● **PROBLEM TO WORK ON**: What you return should be every line of the material, unchanged.

*** Begin section ***

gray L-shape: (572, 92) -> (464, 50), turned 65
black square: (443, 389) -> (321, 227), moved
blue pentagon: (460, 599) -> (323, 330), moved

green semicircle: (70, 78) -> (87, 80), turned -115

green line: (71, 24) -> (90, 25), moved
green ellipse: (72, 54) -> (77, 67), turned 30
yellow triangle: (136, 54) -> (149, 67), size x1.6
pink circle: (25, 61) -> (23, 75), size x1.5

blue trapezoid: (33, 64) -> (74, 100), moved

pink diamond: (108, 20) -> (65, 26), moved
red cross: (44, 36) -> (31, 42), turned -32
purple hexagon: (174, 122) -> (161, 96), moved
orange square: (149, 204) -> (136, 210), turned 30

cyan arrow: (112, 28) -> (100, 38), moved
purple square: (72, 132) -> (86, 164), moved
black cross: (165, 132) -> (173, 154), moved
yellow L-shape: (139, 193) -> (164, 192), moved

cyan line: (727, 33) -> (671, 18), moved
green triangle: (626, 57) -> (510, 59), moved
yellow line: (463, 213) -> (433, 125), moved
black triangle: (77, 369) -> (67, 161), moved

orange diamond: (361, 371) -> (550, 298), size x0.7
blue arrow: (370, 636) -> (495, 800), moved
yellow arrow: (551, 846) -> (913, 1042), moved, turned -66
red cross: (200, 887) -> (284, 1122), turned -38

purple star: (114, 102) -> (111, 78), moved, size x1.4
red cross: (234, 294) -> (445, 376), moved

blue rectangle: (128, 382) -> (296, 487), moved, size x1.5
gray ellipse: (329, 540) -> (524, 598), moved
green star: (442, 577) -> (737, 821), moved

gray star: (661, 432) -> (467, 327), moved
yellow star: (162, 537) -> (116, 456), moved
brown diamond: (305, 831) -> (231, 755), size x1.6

*** End section ***

● **RESULT FOR THIS TASK**:
gray L-shape: (572, 92) -> (464, 50), turned 65
black square: (443, 389) -> (321, 227), moved
blue pentagon: (460, 599) -> (323, 330), moved

green semicircle: (70, 78) -> (87, 80), turned -115

green line: (71, 24) -> (90, 25), moved
green ellipse: (72, 54) -> (77, 67), turned 30
yellow triangle: (136, 54) -> (149, 67), size x1.6
pink circle: (25, 61) -> (23, 75), size x1.5

blue trapezoid: (33, 64) -> (74, 100), moved

pink diamond: (108, 20) -> (65, 26), moved
red cross: (44, 36) -> (31, 42), turned -32
purple hexagon: (174, 122) -> (161, 96), moved
orange square: (149, 204) -> (136, 210), turned 30

cyan arrow: (112, 28) -> (100, 38), moved
purple square: (72, 132) -> (86, 164), moved
black cross: (165, 132) -> (173, 154), moved
yellow L-shape: (139, 193) -> (164, 192), moved

cyan line: (727, 33) -> (671, 18), moved
green triangle: (626, 57) -> (510, 59), moved
yellow line: (463, 213) -> (433, 125), moved
black triangle: (77, 369) -> (67, 161), moved

orange diamond: (361, 371) -> (550, 298), size x0.7
blue arrow: (370, 636) -> (495, 800), moved
yellow arrow: (551, 846) -> (913, 1042), moved, turned -66
red cross: (200, 887) -> (284, 1122), turned -38

purple star: (114, 102) -> (111, 78), moved, size x1.4
red cross: (234, 294) -> (445, 376), moved

blue rectangle: (128, 382) -> (296, 487), moved, size x1.5
gray ellipse: (329, 540) -> (524, 598), moved
green star: (442, 577) -> (737, 821), moved

gray star: (661, 432) -> (467, 327), moved
yellow star: (162, 537) -> (116, 456), moved
brown diamond: (305, 831) -> (231, 755), size x1.6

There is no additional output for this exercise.